### The records

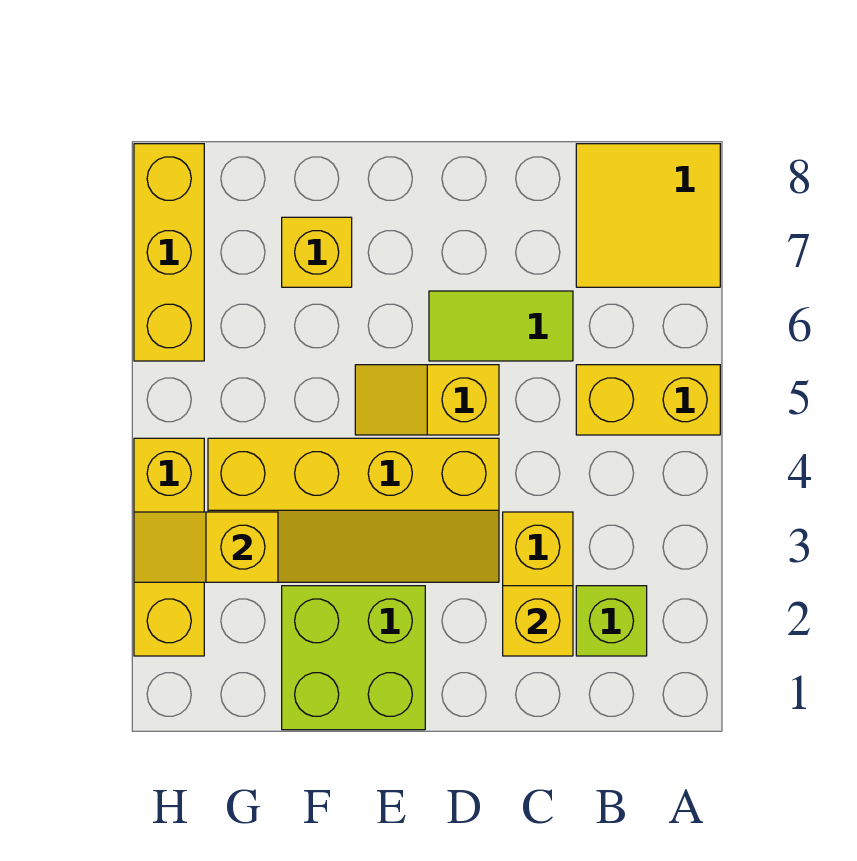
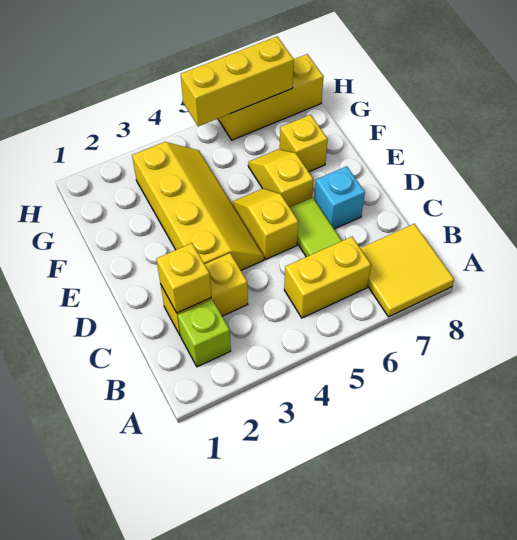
yellow brick A5:B5 level 1 -> yellow brick B5:B6 level 1
yellow slope D3:G4 level 1 top 4 -> yellow slope D3:G4 level 1 top 3
none -> cyan brick D7 level 1
lime brick E1:F2 level 1 -> none
yellow slope G3:H3 level 2 top G -> yellow slope E6:F6 level 1 top E
yellow brick H2:H4 level 1 -> yellow brick H5:H7 level 2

######

**Task goal:**
Read through the entries and copy each line in which "none" appears.

**Finished task:**
none -> cyan brick D7 level 1
lime brick E1:F2 level 1 -> none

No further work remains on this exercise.